§ WORK REQUIRED: For this exercise, reproduce the entries below exactly, but only from the line containing "TOF3 pin SCL: 3 -> 2" through the line containing "LCD3 pin SCL: B14 -> B6", both included.

§ DATA FOR ANALYSIS:

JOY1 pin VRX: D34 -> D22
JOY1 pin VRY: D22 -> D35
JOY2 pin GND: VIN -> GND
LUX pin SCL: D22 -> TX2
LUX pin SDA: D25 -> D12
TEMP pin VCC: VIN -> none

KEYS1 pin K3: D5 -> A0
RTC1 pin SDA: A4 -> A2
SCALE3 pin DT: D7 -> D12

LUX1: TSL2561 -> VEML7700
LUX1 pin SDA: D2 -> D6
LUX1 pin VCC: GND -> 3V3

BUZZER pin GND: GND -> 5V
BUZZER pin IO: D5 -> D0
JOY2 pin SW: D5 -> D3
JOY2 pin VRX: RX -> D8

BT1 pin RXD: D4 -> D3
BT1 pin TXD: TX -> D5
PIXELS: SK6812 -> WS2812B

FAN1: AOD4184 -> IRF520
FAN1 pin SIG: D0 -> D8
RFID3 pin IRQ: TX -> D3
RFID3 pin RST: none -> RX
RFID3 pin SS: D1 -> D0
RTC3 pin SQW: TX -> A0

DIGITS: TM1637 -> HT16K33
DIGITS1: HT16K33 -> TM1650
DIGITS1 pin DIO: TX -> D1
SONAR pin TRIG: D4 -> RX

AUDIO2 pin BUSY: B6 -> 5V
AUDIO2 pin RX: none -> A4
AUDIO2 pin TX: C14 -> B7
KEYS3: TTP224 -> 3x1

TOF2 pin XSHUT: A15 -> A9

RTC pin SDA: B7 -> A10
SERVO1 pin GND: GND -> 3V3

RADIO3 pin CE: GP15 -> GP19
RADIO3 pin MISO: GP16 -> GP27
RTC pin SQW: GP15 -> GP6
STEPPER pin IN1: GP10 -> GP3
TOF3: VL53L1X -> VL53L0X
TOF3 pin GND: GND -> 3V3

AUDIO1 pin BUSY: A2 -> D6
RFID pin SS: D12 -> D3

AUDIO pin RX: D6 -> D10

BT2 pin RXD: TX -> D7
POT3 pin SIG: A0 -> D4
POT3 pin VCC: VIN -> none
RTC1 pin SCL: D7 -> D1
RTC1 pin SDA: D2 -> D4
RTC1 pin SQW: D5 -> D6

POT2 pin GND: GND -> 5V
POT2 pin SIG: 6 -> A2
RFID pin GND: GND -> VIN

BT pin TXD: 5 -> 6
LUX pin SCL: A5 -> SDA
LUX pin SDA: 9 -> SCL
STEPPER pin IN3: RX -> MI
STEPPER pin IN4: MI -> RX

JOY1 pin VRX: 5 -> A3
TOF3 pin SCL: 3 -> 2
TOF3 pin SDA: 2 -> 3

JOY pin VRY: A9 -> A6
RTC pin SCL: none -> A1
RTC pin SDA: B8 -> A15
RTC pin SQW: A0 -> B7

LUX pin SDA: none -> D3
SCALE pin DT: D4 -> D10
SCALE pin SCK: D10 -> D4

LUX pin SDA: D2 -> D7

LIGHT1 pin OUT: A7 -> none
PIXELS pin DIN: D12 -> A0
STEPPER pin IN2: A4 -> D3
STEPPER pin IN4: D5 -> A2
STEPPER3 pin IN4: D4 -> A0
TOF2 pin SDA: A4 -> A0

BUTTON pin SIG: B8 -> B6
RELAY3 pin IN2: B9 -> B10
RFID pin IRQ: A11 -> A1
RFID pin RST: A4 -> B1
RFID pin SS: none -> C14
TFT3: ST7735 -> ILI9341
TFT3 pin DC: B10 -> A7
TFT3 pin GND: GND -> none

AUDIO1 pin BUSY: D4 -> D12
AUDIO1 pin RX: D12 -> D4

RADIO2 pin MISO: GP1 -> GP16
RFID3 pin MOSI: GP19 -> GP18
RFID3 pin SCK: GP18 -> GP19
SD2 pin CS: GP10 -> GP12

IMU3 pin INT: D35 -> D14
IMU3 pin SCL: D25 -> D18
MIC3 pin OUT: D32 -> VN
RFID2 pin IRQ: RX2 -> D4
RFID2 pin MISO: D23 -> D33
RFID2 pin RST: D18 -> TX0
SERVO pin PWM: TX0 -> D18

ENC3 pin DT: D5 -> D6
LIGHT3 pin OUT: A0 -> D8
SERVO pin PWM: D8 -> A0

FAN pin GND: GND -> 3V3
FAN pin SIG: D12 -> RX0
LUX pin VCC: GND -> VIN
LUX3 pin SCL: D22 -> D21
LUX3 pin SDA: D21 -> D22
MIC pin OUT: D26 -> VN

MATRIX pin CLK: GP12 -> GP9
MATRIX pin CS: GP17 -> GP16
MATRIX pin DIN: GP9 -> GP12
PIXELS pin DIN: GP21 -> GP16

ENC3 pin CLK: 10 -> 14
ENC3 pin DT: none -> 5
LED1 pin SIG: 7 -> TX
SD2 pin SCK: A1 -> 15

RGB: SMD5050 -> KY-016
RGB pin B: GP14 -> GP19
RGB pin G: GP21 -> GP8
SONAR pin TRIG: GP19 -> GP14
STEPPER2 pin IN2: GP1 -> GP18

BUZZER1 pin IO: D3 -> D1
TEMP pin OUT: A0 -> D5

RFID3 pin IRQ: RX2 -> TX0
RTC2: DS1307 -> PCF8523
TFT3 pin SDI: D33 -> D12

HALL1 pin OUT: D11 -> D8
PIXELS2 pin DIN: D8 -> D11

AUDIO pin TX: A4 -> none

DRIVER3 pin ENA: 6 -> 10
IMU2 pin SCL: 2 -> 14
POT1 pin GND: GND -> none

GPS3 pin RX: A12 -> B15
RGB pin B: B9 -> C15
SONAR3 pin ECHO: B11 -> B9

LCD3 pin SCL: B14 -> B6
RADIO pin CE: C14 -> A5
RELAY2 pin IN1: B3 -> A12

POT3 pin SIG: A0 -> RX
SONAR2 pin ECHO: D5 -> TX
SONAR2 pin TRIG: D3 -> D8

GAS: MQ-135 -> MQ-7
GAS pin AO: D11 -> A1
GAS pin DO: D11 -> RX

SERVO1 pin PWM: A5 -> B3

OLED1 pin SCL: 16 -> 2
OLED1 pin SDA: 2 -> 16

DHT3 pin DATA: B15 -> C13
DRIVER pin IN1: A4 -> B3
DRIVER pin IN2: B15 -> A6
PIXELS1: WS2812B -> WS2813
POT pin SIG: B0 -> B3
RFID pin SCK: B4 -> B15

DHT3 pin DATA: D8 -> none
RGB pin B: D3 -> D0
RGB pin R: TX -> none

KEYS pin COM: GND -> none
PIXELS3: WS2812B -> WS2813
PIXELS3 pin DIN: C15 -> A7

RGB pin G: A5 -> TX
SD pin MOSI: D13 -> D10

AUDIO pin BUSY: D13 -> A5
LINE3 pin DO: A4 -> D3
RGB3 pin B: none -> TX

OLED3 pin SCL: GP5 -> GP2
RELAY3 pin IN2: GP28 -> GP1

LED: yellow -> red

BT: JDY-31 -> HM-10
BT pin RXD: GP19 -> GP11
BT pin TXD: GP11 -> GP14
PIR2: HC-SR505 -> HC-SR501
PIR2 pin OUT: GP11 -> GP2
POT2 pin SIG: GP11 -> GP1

§ EXERCISE RESPONSE:
TOF3 pin SCL: 3 -> 2
TOF3 pin SDA: 2 -> 3

JOY pin VRY: A9 -> A6
RTC pin SCL: none -> A1
RTC pin SDA: B8 -> A15
RTC pin SQW: A0 -> B7

LUX pin SDA: none -> D3
SCALE pin DT: D4 -> D10
SCALE pin SCK: D10 -> D4

LUX pin SDA: D2 -> D7

LIGHT1 pin OUT: A7 -> none
PIXELS pin DIN: D12 -> A0
STEPPER pin IN2: A4 -> D3
STEPPER pin IN4: D5 -> A2
STEPPER3 pin IN4: D4 -> A0
TOF2 pin SDA: A4 -> A0

BUTTON pin SIG: B8 -> B6
RELAY3 pin IN2: B9 -> B10
RFID pin IRQ: A11 -> A1
RFID pin RST: A4 -> B1
RFID pin SS: none -> C14
TFT3: ST7735 -> ILI9341
TFT3 pin DC: B10 -> A7
TFT3 pin GND: GND -> none

AUDIO1 pin BUSY: D4 -> D12
AUDIO1 pin RX: D12 -> D4

RADIO2 pin MISO: GP1 -> GP16
RFID3 pin MOSI: GP19 -> GP18
RFID3 pin SCK: GP18 -> GP19
SD2 pin CS: GP10 -> GP12

IMU3 pin INT: D35 -> D14
IMU3 pin SCL: D25 -> D18
MIC3 pin OUT: D32 -> VN
RFID2 pin IRQ: RX2 -> D4
RFID2 pin MISO: D23 -> D33
RFID2 pin RST: D18 -> TX0
SERVO pin PWM: TX0 -> D18

ENC3 pin DT: D5 -> D6
LIGHT3 pin OUT: A0 -> D8
SERVO pin PWM: D8 -> A0

FAN pin GND: GND -> 3V3
FAN pin SIG: D12 -> RX0
LUX pin VCC: GND -> VIN
LUX3 pin SCL: D22 -> D21
LUX3 pin SDA: D21 -> D22
MIC pin OUT: D26 -> VN

MATRIX pin CLK: GP12 -> GP9
MATRIX pin CS: GP17 -> GP16
MATRIX pin DIN: GP9 -> GP12
PIXELS pin DIN: GP21 -> GP16

ENC3 pin CLK: 10 -> 14
ENC3 pin DT: none -> 5
LED1 pin SIG: 7 -> TX
SD2 pin SCK: A1 -> 15

RGB: SMD5050 -> KY-016
RGB pin B: GP14 -> GP19
RGB pin G: GP21 -> GP8
SONAR pin TRIG: GP19 -> GP14
STEPPER2 pin IN2: GP1 -> GP18

BUZZER1 pin IO: D3 -> D1
TEMP pin OUT: A0 -> D5

RFID3 pin IRQ: RX2 -> TX0
RTC2: DS1307 -> PCF8523
TFT3 pin SDI: D33 -> D12

HALL1 pin OUT: D11 -> D8
PIXELS2 pin DIN: D8 -> D11

AUDIO pin TX: A4 -> none

DRIVER3 pin ENA: 6 -> 10
IMU2 pin SCL: 2 -> 14
POT1 pin GND: GND -> none

GPS3 pin RX: A12 -> B15
RGB pin B: B9 -> C15
SONAR3 pin ECHO: B11 -> B9

LCD3 pin SCL: B14 -> B6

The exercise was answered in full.